Set down each line of the material that follows, exactly, with no pictures.

*Data*
========

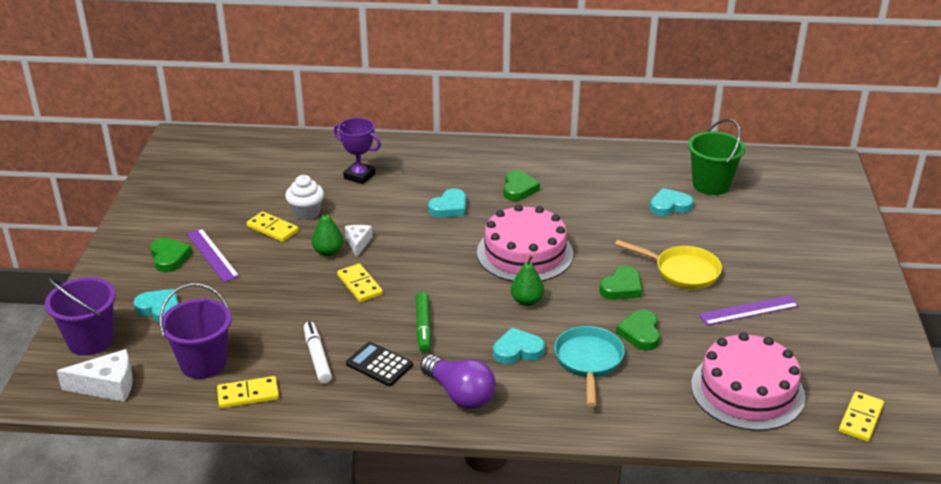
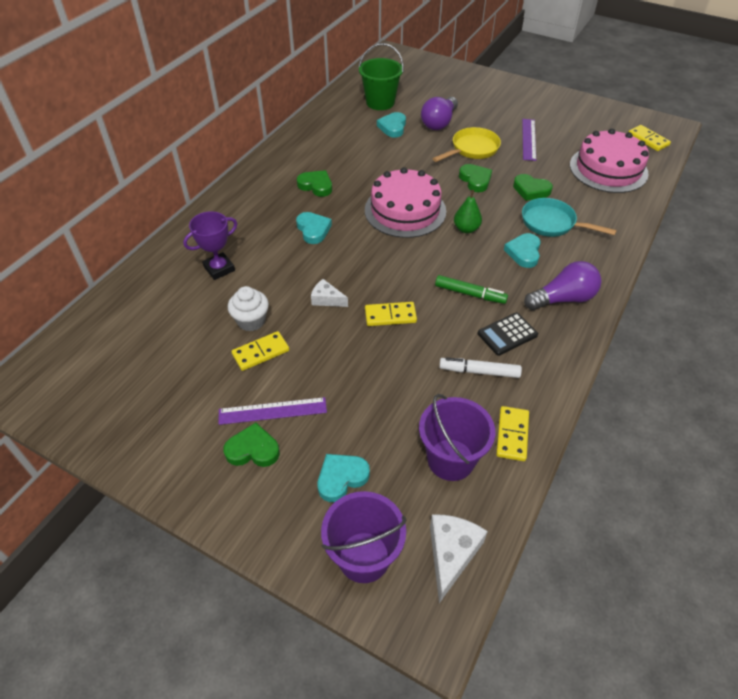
camera: 65 degrees left, 15 degrees up
(328, 252) = (326, 322): green pear -> none
(713, 235) = (439, 123): none -> purple light bulb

========

*Solution*
camera: 65 degrees left, 15 degrees up
(328, 252) = (326, 322): green pear -> none
(713, 235) = (439, 123): none -> purple light bulb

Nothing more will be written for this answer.